#### [PROMPT]
Find "lime brick D4:D5" in the data, then restate the line it sits in and every later line word for word, ending with the last line.

#### [GIVEN DATA]
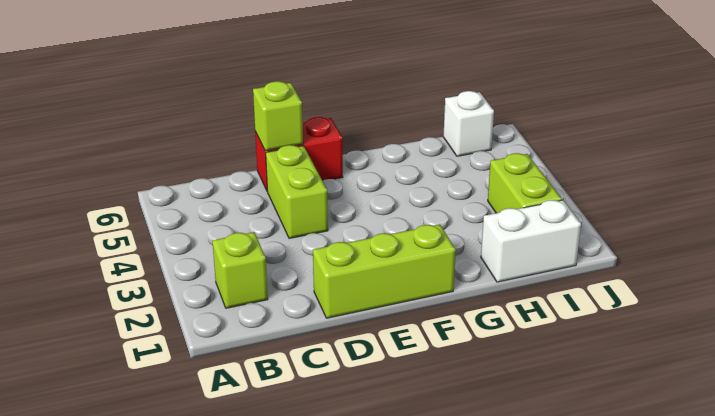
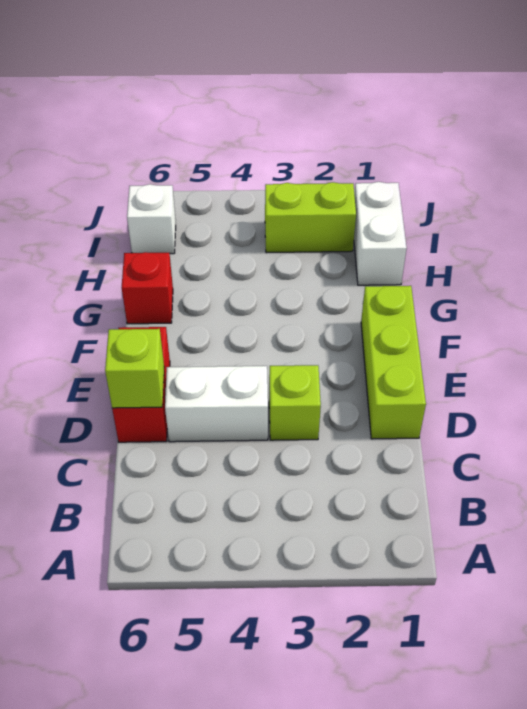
lime brick B2 level 1 -> lime brick D3 level 1
lime brick D4:D5 level 1 -> white brick D4:D5 level 1
none -> red brick G6 level 1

#### [COMPLETED TASK]
lime brick D4:D5 level 1 -> white brick D4:D5 level 1
none -> red brick G6 level 1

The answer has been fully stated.